[Object change listings]
=== Section Start ===

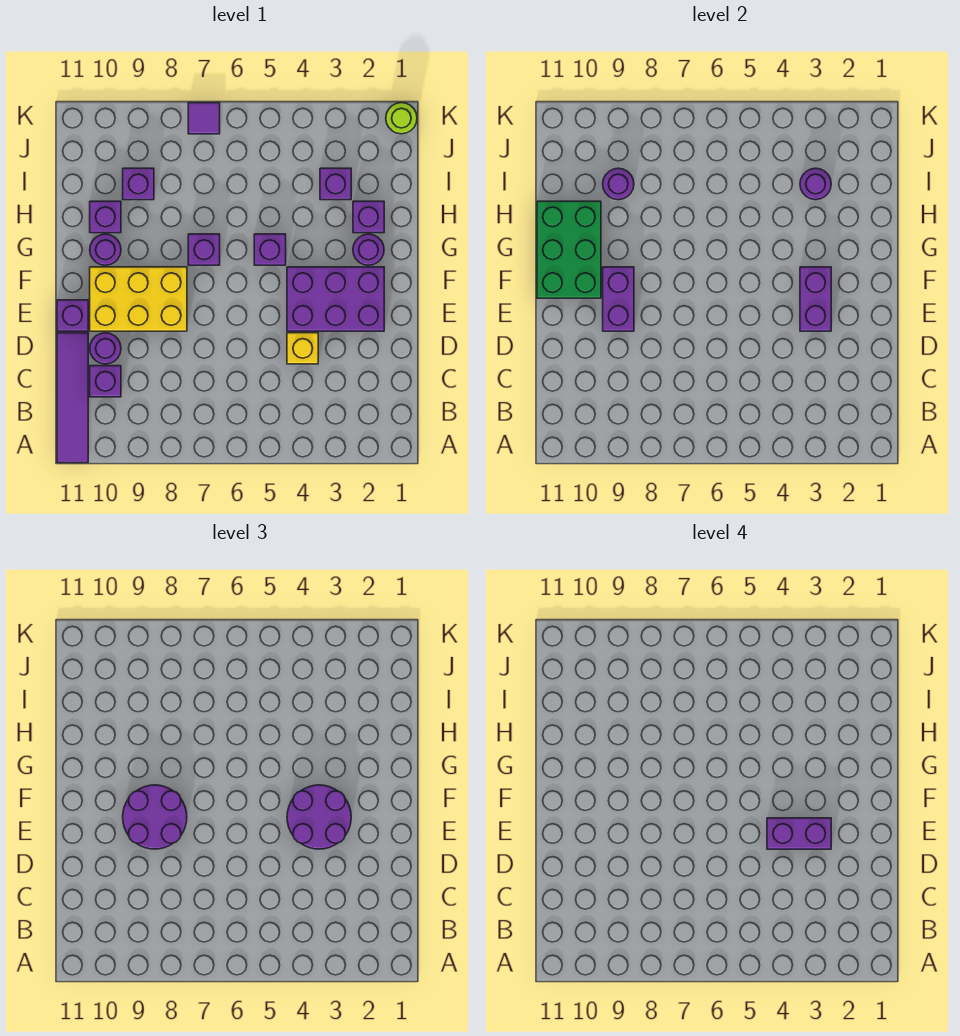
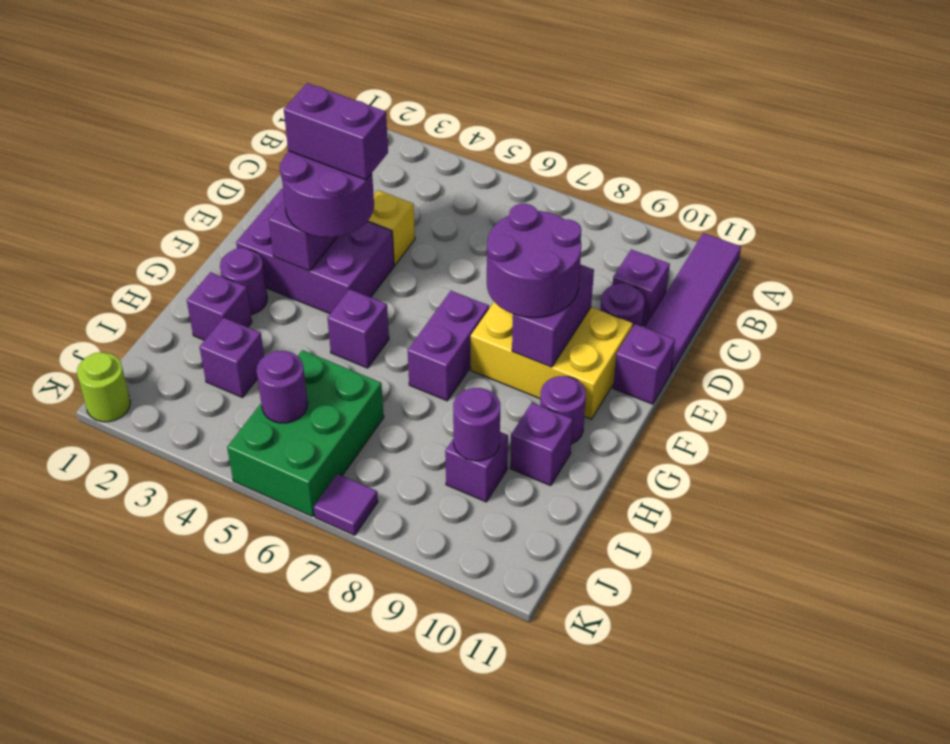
green brick F10:H11 level 2 -> green brick I5:K6 level 1
purple brick G7 level 1 -> purple brick F7:G7 level 1
purple round brick I3 level 2 -> purple round brick J5 level 2

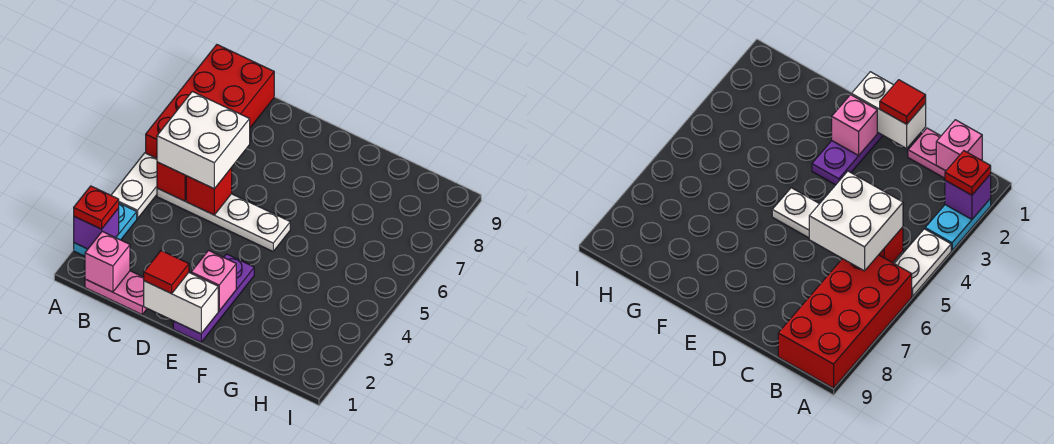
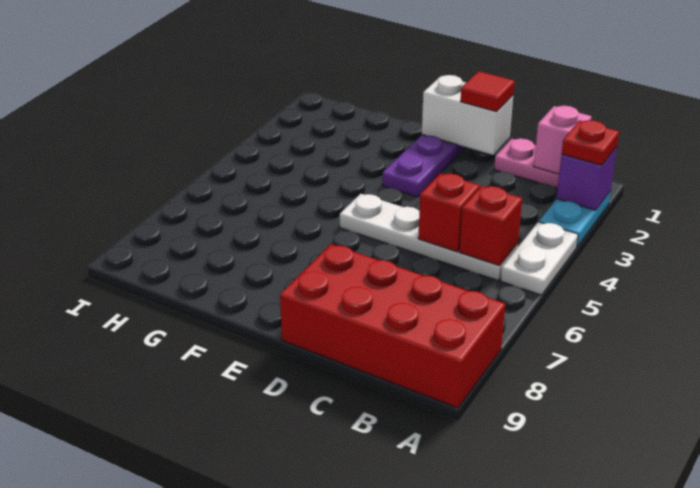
red brick A6:B9 level 1 -> red brick A8:D9 level 1
white brick B5:C6 level 3 -> none
pink brick E2 level 2 -> none

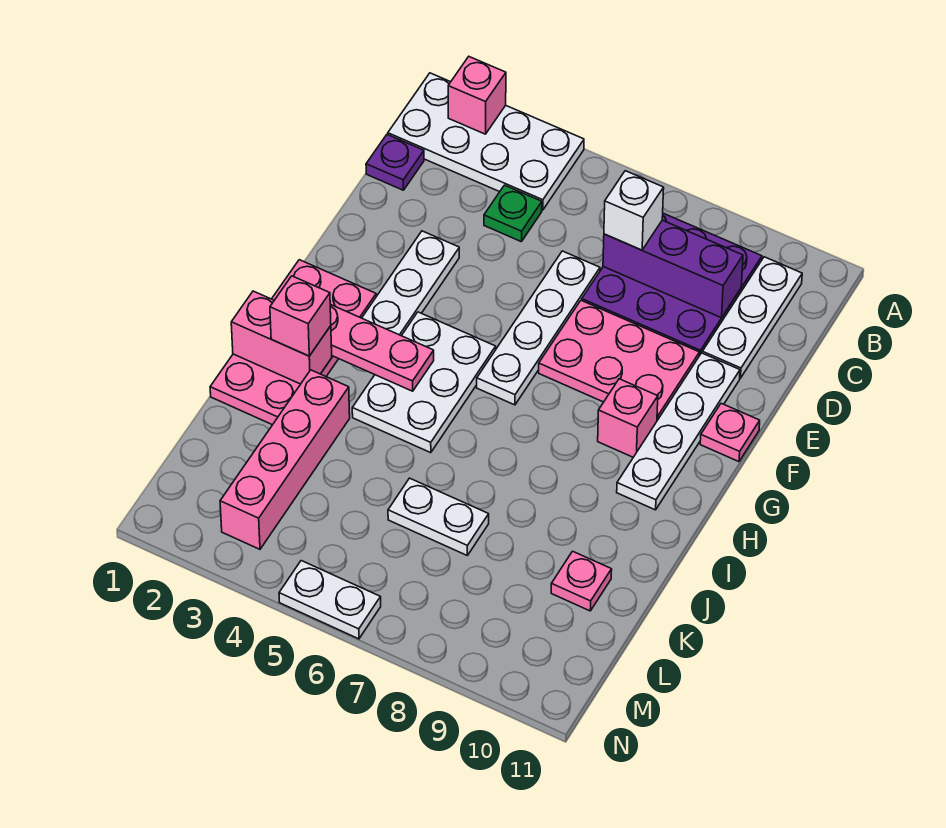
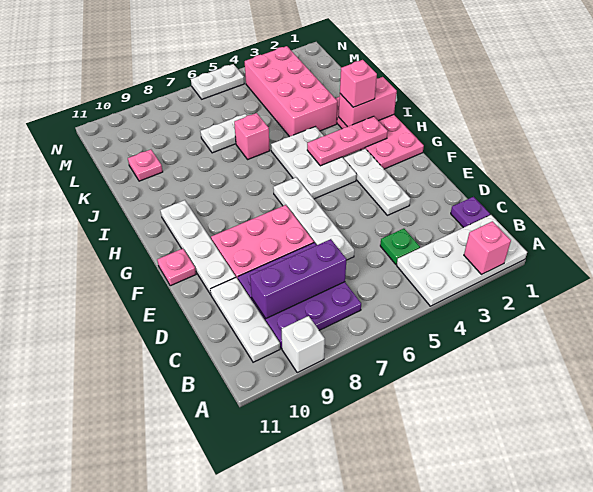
white brick C7 level 3 -> white brick A9 level 1
pink brick G9 level 1 -> pink brick J6 level 1
pink brick J3:M3 level 1 -> pink brick J3:M4 level 1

=== Section End ===

> _TASK DIRECTIONS_:
Return each entry exactly as it stands above, apart from any images.

> _RESULT FOR THIS EXERCISE_:
green brick F10:H11 level 2 -> green brick I5:K6 level 1
purple brick G7 level 1 -> purple brick F7:G7 level 1
purple round brick I3 level 2 -> purple round brick J5 level 2

red brick A6:B9 level 1 -> red brick A8:D9 level 1
white brick B5:C6 level 3 -> none
pink brick E2 level 2 -> none

white brick C7 level 3 -> white brick A9 level 1
pink brick G9 level 1 -> pink brick J6 level 1
pink brick J3:M3 level 1 -> pink brick J3:M4 level 1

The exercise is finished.